**The task:** Which lines of the listing below contain the string "grace"? Show each such line in full, matching case exactly.

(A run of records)
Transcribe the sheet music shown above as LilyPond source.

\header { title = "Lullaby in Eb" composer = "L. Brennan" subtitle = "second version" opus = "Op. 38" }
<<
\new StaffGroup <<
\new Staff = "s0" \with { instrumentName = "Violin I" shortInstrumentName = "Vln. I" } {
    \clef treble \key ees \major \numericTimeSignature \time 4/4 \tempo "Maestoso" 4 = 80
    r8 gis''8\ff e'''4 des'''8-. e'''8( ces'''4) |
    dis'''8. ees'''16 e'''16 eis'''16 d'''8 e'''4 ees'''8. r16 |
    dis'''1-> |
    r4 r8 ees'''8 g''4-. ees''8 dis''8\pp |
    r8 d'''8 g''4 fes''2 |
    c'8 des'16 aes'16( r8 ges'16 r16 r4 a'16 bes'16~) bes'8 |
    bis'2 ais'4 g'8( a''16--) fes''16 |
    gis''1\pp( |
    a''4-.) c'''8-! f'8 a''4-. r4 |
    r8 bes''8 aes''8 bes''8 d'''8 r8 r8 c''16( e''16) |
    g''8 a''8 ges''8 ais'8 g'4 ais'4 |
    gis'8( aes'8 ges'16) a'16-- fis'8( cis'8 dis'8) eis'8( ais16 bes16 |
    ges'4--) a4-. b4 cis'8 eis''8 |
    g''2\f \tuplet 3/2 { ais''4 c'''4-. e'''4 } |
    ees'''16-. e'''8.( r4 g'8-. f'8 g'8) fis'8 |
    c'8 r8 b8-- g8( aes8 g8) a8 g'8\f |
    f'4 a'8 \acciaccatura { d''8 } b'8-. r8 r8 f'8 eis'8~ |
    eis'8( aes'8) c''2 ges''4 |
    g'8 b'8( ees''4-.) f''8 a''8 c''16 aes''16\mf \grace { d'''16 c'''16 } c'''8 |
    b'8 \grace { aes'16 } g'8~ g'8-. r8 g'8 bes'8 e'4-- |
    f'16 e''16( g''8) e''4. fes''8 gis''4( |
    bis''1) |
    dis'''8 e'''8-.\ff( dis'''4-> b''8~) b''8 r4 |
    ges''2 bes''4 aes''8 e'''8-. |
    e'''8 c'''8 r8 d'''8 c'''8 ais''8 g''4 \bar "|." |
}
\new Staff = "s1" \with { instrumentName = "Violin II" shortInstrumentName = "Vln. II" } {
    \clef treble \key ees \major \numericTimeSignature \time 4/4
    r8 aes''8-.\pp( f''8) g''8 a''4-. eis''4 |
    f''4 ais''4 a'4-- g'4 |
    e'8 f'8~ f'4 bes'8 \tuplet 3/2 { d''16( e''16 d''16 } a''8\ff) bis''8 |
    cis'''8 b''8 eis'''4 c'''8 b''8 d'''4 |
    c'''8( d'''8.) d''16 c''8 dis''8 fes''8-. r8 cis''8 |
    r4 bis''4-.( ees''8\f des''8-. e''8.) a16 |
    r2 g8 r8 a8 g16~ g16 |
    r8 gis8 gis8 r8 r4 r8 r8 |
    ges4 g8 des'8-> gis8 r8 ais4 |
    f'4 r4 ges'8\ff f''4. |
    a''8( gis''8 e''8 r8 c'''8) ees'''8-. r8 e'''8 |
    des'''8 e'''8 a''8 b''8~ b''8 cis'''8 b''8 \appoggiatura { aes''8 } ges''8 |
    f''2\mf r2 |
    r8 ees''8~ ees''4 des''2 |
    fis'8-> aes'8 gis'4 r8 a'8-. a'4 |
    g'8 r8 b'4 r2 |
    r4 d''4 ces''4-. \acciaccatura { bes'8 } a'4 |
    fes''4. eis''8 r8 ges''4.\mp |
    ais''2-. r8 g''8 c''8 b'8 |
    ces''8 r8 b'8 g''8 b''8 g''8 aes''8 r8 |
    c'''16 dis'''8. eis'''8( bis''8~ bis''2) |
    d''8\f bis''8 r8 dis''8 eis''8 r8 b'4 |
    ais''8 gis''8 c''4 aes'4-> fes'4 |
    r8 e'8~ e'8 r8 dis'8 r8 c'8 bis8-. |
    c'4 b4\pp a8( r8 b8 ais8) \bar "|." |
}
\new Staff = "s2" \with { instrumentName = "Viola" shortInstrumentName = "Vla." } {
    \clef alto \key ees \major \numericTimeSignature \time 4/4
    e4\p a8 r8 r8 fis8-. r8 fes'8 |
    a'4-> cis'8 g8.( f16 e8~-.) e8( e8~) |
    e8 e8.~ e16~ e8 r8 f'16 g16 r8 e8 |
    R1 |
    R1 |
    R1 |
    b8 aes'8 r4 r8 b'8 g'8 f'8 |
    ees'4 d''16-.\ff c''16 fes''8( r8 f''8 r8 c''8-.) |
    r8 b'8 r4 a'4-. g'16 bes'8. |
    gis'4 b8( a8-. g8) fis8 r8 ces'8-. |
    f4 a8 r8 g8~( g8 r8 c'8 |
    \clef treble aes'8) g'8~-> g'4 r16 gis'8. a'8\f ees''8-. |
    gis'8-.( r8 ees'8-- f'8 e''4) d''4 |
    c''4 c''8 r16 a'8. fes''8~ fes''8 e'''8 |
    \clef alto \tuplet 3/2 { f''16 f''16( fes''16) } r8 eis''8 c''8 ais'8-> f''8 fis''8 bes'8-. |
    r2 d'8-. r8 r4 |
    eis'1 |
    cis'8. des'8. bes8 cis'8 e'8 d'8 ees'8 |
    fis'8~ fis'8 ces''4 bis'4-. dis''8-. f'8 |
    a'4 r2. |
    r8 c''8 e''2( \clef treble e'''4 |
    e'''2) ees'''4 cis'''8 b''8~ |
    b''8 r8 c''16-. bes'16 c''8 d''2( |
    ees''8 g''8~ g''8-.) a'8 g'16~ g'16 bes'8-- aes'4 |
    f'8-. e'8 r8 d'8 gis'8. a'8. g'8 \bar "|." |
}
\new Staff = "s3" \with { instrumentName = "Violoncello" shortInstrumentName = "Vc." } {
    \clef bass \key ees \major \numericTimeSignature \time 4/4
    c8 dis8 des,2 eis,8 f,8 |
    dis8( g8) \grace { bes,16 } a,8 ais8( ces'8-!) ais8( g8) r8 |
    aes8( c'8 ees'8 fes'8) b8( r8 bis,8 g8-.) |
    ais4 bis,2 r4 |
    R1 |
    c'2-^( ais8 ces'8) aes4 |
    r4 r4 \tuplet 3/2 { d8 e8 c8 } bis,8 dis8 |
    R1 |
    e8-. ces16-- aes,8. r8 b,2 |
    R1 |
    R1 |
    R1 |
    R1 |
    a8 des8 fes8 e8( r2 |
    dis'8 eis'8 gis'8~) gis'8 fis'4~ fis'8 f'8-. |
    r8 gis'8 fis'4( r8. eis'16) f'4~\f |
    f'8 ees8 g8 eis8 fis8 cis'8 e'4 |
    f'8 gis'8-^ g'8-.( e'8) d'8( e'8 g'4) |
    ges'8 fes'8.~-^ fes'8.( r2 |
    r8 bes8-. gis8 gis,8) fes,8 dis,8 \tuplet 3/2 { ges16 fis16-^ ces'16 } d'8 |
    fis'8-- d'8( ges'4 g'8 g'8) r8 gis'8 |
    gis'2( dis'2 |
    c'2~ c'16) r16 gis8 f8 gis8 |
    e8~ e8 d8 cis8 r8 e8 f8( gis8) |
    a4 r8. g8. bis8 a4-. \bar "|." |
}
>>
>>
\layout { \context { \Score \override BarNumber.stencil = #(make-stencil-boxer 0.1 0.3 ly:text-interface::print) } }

**Completed exercise:**
    g'8 b'8( ees''4-.) f''8 a''8 c''16 aes''16\mf \grace { d'''16 c'''16 } c'''8 |
    b'8 \grace { aes'16 } g'8~ g'8-. r8 g'8 bes'8 e'4-- |
    dis8( g8) \grace { bes,16 } a,8 ais8( ces'8-!) ais8( g8) r8 |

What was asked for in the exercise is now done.